## [ASSIGNMENT]
Drop the images. Copy every line below character for character.

## [SOURCE MATERIAL]
-- Opening Marker --

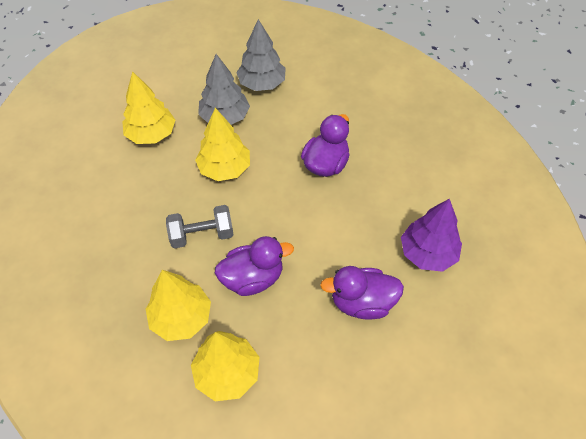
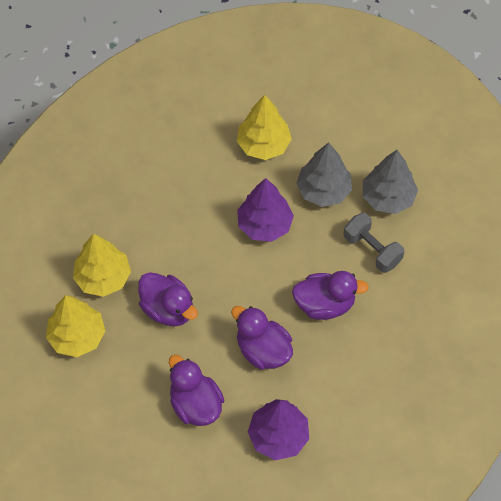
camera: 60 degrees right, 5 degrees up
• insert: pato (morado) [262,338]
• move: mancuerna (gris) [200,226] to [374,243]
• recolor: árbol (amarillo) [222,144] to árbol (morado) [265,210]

-- Closing Marker --

## [REPLY TO THE TASK]
camera: 60 degrees right, 5 degrees up
• insert: pato (morado) [262,338]
• move: mancuerna (gris) [200,226] to [374,243]
• recolor: árbol (amarillo) [222,144] to árbol (morado) [265,210]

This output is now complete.